■ **PROBLEM TO WORK ON**
Everything in the listing below must be duplicated exactly.

MATERIAL FOR THE TASK Start Marker

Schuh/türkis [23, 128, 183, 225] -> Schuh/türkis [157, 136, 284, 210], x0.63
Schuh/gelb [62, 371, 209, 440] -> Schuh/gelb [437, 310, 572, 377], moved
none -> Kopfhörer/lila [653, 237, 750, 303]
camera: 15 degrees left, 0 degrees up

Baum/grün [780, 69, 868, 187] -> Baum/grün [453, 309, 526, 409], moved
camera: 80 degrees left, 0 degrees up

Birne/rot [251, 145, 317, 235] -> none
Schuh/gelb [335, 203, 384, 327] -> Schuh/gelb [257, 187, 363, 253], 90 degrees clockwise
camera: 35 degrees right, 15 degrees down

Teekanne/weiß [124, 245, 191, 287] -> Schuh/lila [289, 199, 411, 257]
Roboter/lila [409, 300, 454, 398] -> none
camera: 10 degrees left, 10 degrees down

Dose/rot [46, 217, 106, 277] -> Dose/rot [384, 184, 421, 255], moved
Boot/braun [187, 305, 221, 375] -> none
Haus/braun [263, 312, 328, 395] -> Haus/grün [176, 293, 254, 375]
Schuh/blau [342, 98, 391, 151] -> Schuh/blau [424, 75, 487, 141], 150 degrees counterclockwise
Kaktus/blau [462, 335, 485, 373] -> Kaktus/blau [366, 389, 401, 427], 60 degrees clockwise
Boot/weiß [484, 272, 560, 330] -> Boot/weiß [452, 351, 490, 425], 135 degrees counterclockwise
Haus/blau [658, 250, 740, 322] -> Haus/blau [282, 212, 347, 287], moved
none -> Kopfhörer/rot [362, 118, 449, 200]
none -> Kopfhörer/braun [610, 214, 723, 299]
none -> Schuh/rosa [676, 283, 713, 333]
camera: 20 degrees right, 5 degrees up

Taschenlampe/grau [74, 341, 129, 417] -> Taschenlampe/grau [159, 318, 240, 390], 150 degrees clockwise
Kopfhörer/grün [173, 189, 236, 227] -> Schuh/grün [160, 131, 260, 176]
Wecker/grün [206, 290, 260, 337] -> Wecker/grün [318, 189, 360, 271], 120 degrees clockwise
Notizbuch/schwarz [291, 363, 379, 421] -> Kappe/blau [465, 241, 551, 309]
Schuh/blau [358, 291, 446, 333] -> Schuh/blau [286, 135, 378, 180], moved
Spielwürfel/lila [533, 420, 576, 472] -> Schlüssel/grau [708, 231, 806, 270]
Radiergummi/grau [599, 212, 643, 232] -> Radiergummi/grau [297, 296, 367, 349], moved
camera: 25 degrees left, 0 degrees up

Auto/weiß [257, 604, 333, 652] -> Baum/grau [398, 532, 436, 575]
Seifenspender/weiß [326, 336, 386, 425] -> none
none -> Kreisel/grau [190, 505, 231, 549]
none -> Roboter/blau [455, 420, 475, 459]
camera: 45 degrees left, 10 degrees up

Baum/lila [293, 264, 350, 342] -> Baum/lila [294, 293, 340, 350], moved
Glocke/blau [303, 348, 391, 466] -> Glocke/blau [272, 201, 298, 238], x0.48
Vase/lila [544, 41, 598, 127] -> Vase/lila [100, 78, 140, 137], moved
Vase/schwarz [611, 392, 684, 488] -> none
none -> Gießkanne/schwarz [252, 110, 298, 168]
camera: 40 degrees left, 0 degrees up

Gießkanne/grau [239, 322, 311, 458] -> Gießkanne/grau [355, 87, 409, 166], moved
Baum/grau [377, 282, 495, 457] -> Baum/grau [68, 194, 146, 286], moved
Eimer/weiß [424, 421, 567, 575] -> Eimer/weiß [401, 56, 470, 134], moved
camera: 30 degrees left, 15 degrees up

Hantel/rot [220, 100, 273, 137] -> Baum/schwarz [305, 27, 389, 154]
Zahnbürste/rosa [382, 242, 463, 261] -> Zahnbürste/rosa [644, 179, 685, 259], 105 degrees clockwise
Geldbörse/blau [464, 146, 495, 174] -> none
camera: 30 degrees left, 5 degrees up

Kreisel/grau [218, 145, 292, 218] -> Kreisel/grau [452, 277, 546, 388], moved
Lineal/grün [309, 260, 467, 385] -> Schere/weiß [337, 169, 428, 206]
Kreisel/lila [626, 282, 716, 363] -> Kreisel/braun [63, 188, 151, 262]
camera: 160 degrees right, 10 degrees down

MATERIAL FOR THE TASK End Marker

■ **WRITTEN ANSWER**
Schuh/türkis [23, 128, 183, 225] -> Schuh/türkis [157, 136, 284, 210], x0.63
Schuh/gelb [62, 371, 209, 440] -> Schuh/gelb [437, 310, 572, 377], moved
none -> Kopfhörer/lila [653, 237, 750, 303]
camera: 15 degrees left, 0 degrees up

Baum/grün [780, 69, 868, 187] -> Baum/grün [453, 309, 526, 409], moved
camera: 80 degrees left, 0 degrees up

Birne/rot [251, 145, 317, 235] -> none
Schuh/gelb [335, 203, 384, 327] -> Schuh/gelb [257, 187, 363, 253], 90 degrees clockwise
camera: 35 degrees right, 15 degrees down

Teekanne/weiß [124, 245, 191, 287] -> Schuh/lila [289, 199, 411, 257]
Roboter/lila [409, 300, 454, 398] -> none
camera: 10 degrees left, 10 degrees down

Dose/rot [46, 217, 106, 277] -> Dose/rot [384, 184, 421, 255], moved
Boot/braun [187, 305, 221, 375] -> none
Haus/braun [263, 312, 328, 395] -> Haus/grün [176, 293, 254, 375]
Schuh/blau [342, 98, 391, 151] -> Schuh/blau [424, 75, 487, 141], 150 degrees counterclockwise
Kaktus/blau [462, 335, 485, 373] -> Kaktus/blau [366, 389, 401, 427], 60 degrees clockwise
Boot/weiß [484, 272, 560, 330] -> Boot/weiß [452, 351, 490, 425], 135 degrees counterclockwise
Haus/blau [658, 250, 740, 322] -> Haus/blau [282, 212, 347, 287], moved
none -> Kopfhörer/rot [362, 118, 449, 200]
none -> Kopfhörer/braun [610, 214, 723, 299]
none -> Schuh/rosa [676, 283, 713, 333]
camera: 20 degrees right, 5 degrees up

Taschenlampe/grau [74, 341, 129, 417] -> Taschenlampe/grau [159, 318, 240, 390], 150 degrees clockwise
Kopfhörer/grün [173, 189, 236, 227] -> Schuh/grün [160, 131, 260, 176]
Wecker/grün [206, 290, 260, 337] -> Wecker/grün [318, 189, 360, 271], 120 degrees clockwise
Notizbuch/schwarz [291, 363, 379, 421] -> Kappe/blau [465, 241, 551, 309]
Schuh/blau [358, 291, 446, 333] -> Schuh/blau [286, 135, 378, 180], moved
Spielwürfel/lila [533, 420, 576, 472] -> Schlüssel/grau [708, 231, 806, 270]
Radiergummi/grau [599, 212, 643, 232] -> Radiergummi/grau [297, 296, 367, 349], moved
camera: 25 degrees left, 0 degrees up

Auto/weiß [257, 604, 333, 652] -> Baum/grau [398, 532, 436, 575]
Seifenspender/weiß [326, 336, 386, 425] -> none
none -> Kreisel/grau [190, 505, 231, 549]
none -> Roboter/blau [455, 420, 475, 459]
camera: 45 degrees left, 10 degrees up

Baum/lila [293, 264, 350, 342] -> Baum/lila [294, 293, 340, 350], moved
Glocke/blau [303, 348, 391, 466] -> Glocke/blau [272, 201, 298, 238], x0.48
Vase/lila [544, 41, 598, 127] -> Vase/lila [100, 78, 140, 137], moved
Vase/schwarz [611, 392, 684, 488] -> none
none -> Gießkanne/schwarz [252, 110, 298, 168]
camera: 40 degrees left, 0 degrees up

Gießkanne/grau [239, 322, 311, 458] -> Gießkanne/grau [355, 87, 409, 166], moved
Baum/grau [377, 282, 495, 457] -> Baum/grau [68, 194, 146, 286], moved
Eimer/weiß [424, 421, 567, 575] -> Eimer/weiß [401, 56, 470, 134], moved
camera: 30 degrees left, 15 degrees up

Hantel/rot [220, 100, 273, 137] -> Baum/schwarz [305, 27, 389, 154]
Zahnbürste/rosa [382, 242, 463, 261] -> Zahnbürste/rosa [644, 179, 685, 259], 105 degrees clockwise
Geldbörse/blau [464, 146, 495, 174] -> none
camera: 30 degrees left, 5 degrees up

Kreisel/grau [218, 145, 292, 218] -> Kreisel/grau [452, 277, 546, 388], moved
Lineal/grün [309, 260, 467, 385] -> Schere/weiß [337, 169, 428, 206]
Kreisel/lila [626, 282, 716, 363] -> Kreisel/braun [63, 188, 151, 262]
camera: 160 degrees right, 10 degrees down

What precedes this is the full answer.